(Action item): In the data below, one line contains "camera: 25 degrees right, 0 degrees up" and a later one contains "jar (cobalt) (552,254,608,301)". Print both, with every line between them, exactly and alone.

(Task input):

● ● ● ●

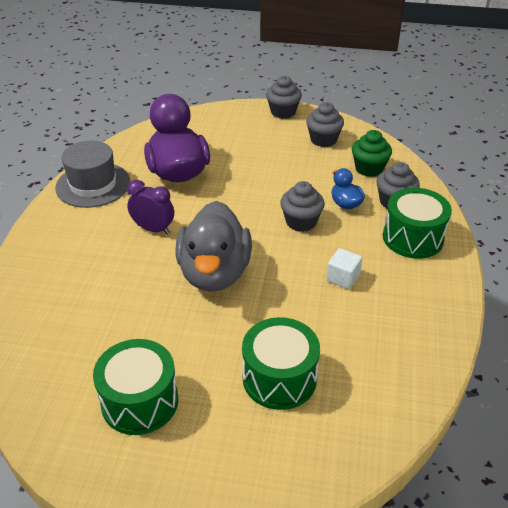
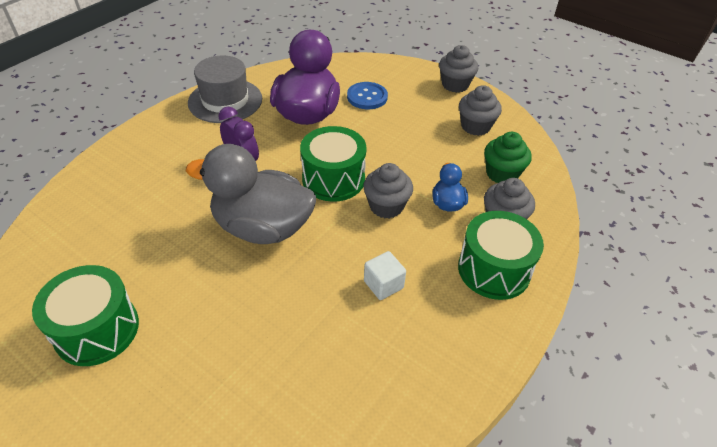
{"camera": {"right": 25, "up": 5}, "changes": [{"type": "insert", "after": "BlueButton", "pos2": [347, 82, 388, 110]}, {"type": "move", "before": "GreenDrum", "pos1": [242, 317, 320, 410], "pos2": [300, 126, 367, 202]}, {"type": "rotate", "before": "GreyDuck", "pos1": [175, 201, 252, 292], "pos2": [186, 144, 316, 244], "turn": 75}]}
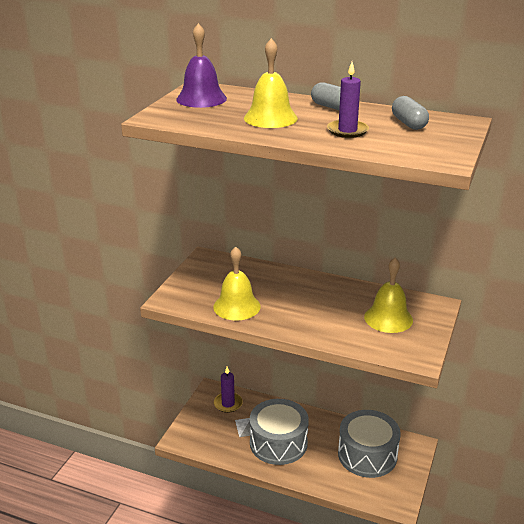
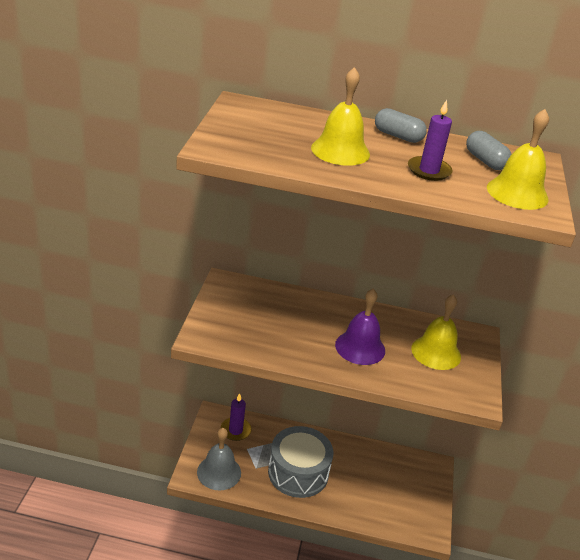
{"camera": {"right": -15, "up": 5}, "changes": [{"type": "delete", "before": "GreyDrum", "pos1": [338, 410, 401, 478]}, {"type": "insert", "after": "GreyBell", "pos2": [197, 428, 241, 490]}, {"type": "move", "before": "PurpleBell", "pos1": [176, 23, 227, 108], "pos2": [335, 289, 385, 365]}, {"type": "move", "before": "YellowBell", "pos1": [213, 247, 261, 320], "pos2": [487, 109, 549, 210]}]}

● ● ● ●

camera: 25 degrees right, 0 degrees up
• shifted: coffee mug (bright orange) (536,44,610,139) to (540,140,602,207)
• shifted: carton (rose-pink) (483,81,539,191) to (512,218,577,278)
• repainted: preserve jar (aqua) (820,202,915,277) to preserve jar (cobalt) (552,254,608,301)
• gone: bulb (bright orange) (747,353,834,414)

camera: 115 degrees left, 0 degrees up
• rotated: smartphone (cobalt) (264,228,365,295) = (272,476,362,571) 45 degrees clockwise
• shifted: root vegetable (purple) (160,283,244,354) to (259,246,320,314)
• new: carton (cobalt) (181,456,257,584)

● ● ● ●

(Task solution):
camera: 25 degrees right, 0 degrees up
• shifted: coffee mug (bright orange) (536,44,610,139) to (540,140,602,207)
• shifted: carton (rose-pink) (483,81,539,191) to (512,218,577,278)
• repainted: preserve jar (aqua) (820,202,915,277) to preserve jar (cobalt) (552,254,608,301)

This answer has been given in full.